[Collected data]
--- START ---

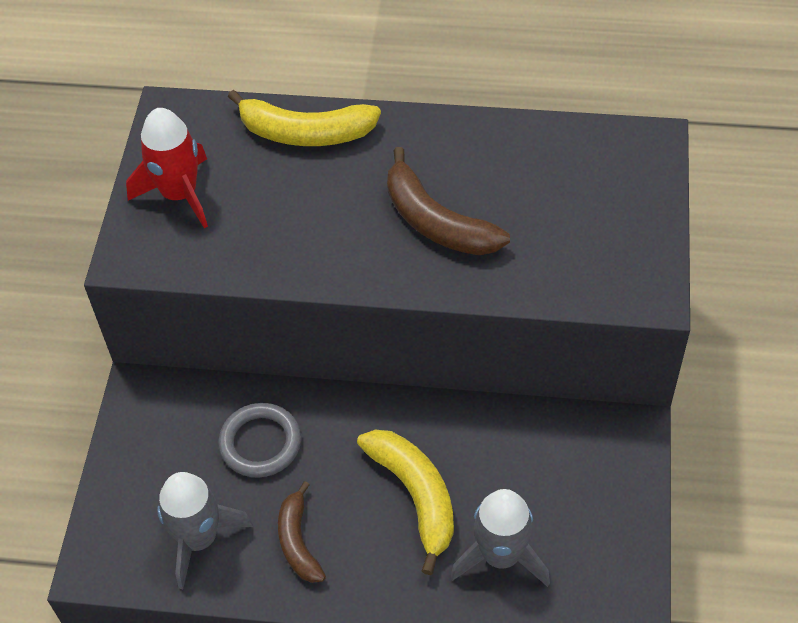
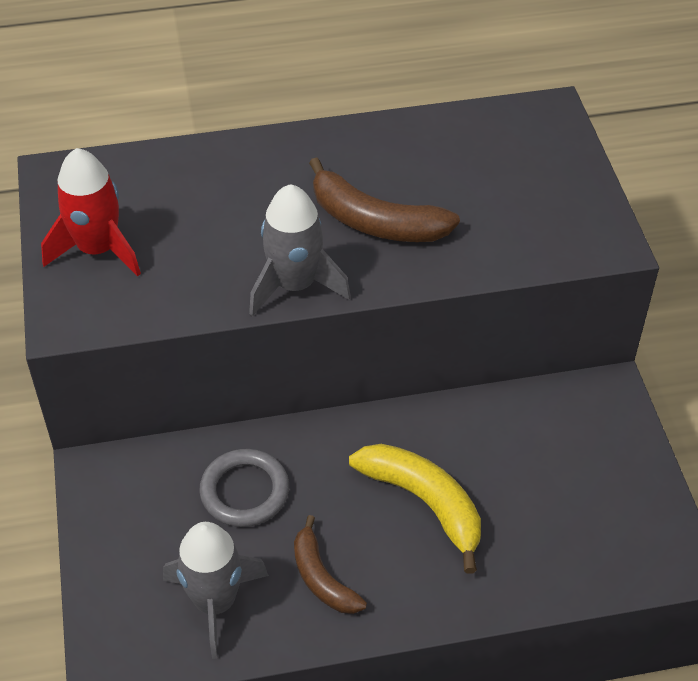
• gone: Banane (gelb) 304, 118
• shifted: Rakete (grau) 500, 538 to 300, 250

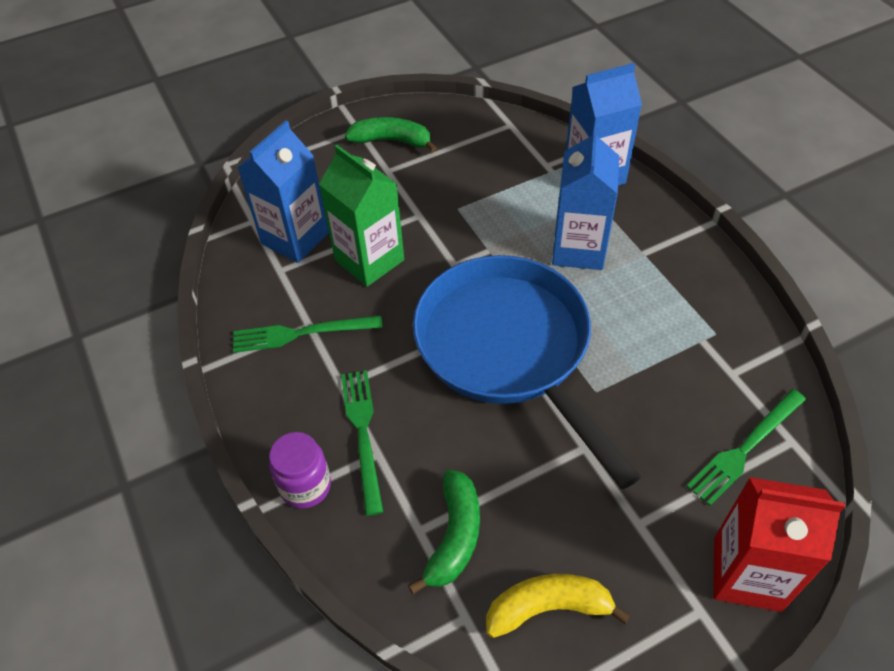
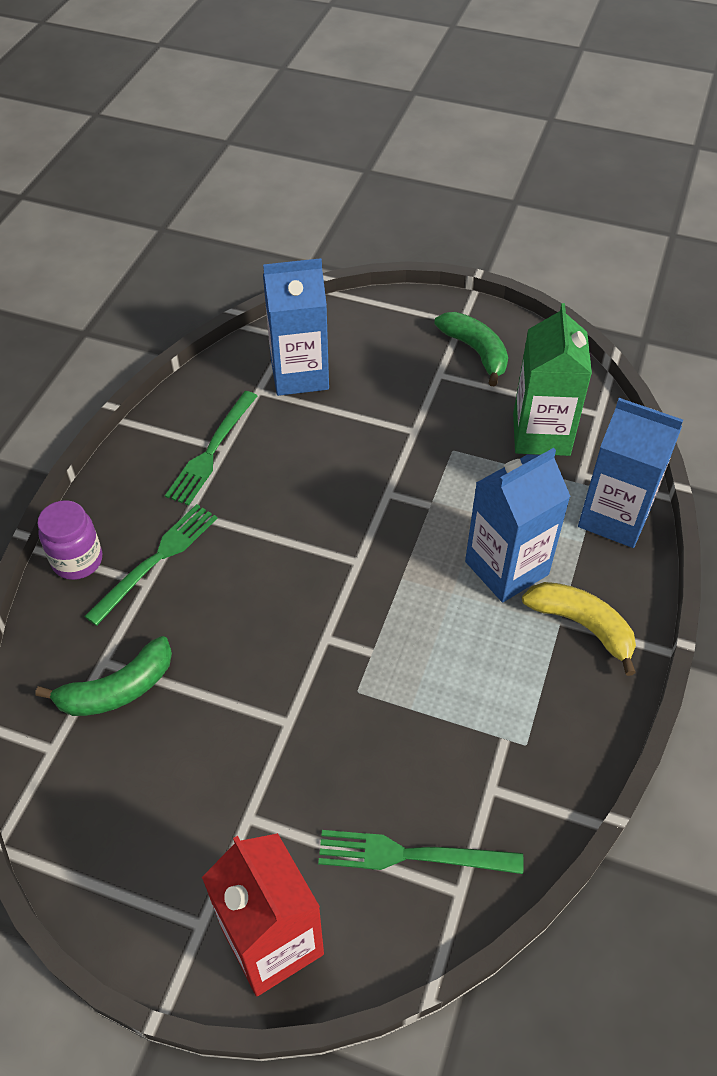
• shifted: Getränkekarton (grün) 361, 216 to 552, 379
• gone: Pfanne (blau) 527, 372
• rotated: Gabel (grün) 308, 334 = 211, 448 105 degrees counterclockwise
• shifted: Banane (gelb) 558, 606 to 579, 629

--- END ---

An exact, picture-free copy of the entries is required.

Exercise solution:
• gone: Banane (gelb) 304, 118
• shifted: Rakete (grau) 500, 538 to 300, 250

• shifted: Getränkekarton (grün) 361, 216 to 552, 379
• gone: Pfanne (blau) 527, 372
• rotated: Gabel (grün) 308, 334 = 211, 448 105 degrees counterclockwise
• shifted: Banane (gelb) 558, 606 to 579, 629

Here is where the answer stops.